_WHAT IS EXPECTED_
Below are records. Copy every line with "shifted" in it.

_MATERIAL FOR THE TASK_
******************************

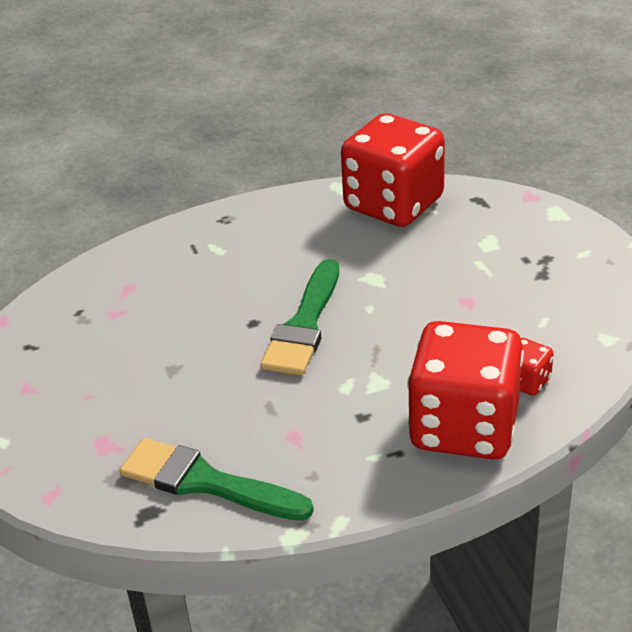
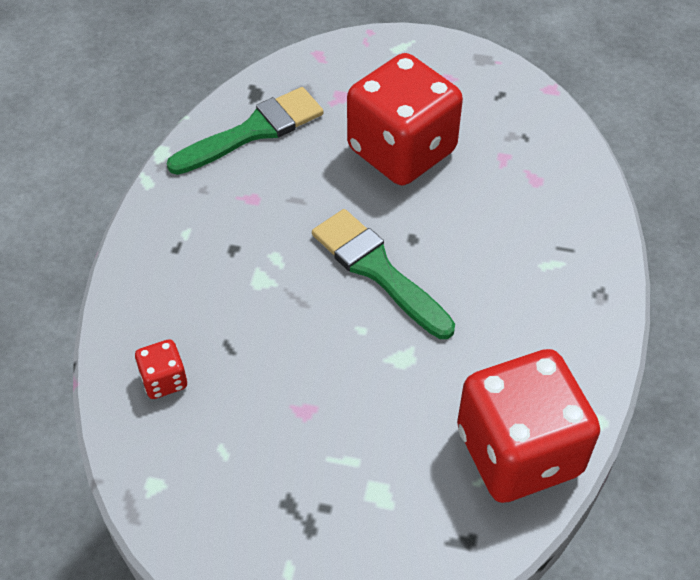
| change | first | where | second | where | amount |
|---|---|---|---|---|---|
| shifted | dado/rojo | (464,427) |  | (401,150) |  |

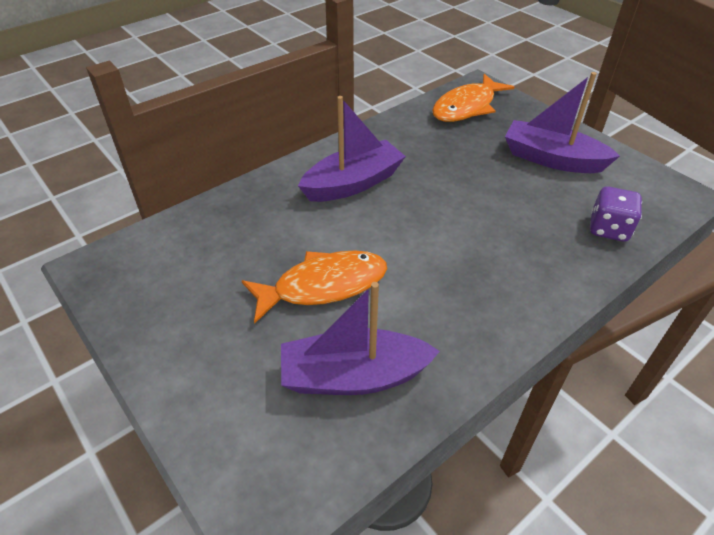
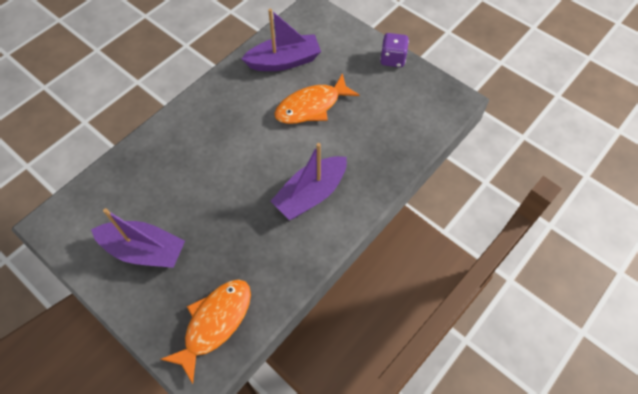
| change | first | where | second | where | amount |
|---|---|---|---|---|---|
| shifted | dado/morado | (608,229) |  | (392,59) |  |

******************************

_ANSWER SECTION_
| shifted | dado/rojo | (464,427) |  | (401,150) |  |
| shifted | dado/morado | (608,229) |  | (392,59) |  |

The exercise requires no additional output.